Work instructions: Make an exact copy, from the records below, of the lines from the line containing "colour: kostka do" to the line containing "camera: 30 degrees left, 5 degrees down", both lines included, excluding pictures.

Object tracking records:

Start of Block

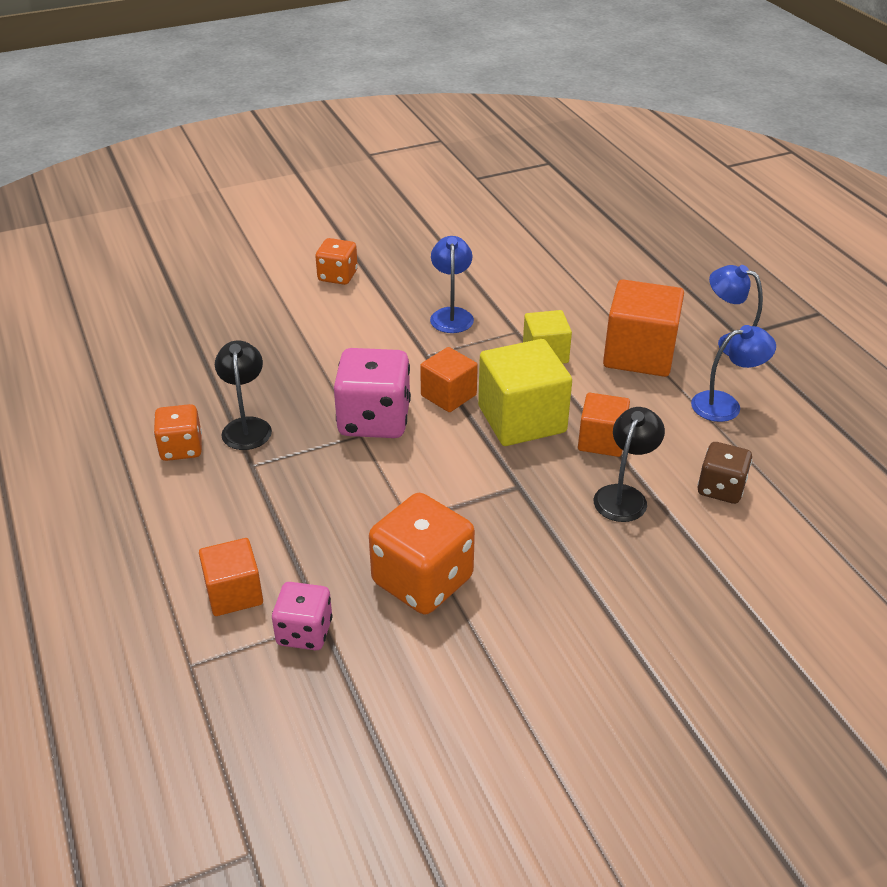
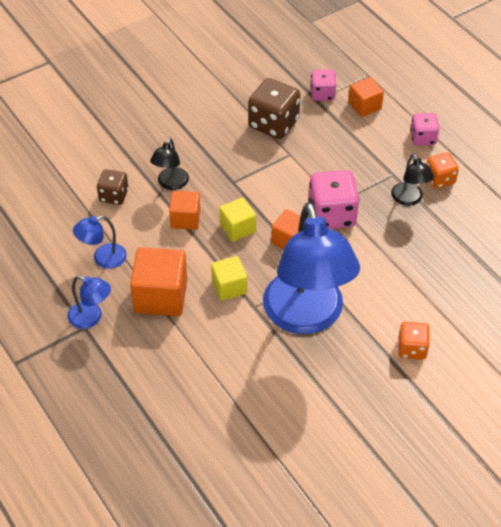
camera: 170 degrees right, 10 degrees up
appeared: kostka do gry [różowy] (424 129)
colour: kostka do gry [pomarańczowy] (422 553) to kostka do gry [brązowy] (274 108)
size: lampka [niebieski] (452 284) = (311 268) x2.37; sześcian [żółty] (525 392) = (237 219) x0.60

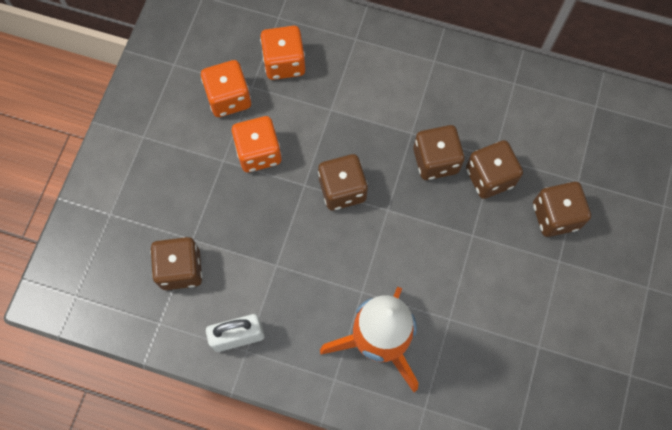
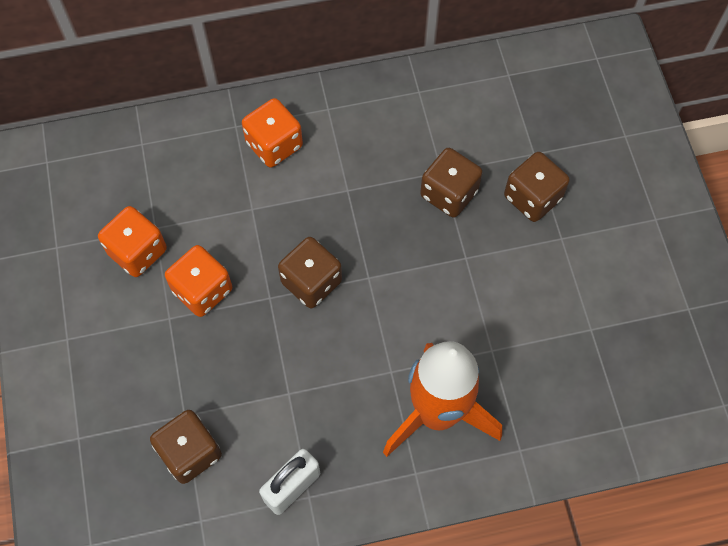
camera: 30 degrees left, 5 degrees down
missing: kostka do gry [brązowy] (439 152)
relocated: kostka do gry [pomarańczowy] (282 53) to (272 133)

End of Block

Answer box:
colour: kostka do gry [pomarańczowy] (422 553) to kostka do gry [brązowy] (274 108)
size: lampka [niebieski] (452 284) = (311 268) x2.37; sześcian [żółty] (525 392) = (237 219) x0.60

camera: 30 degrees left, 5 degrees down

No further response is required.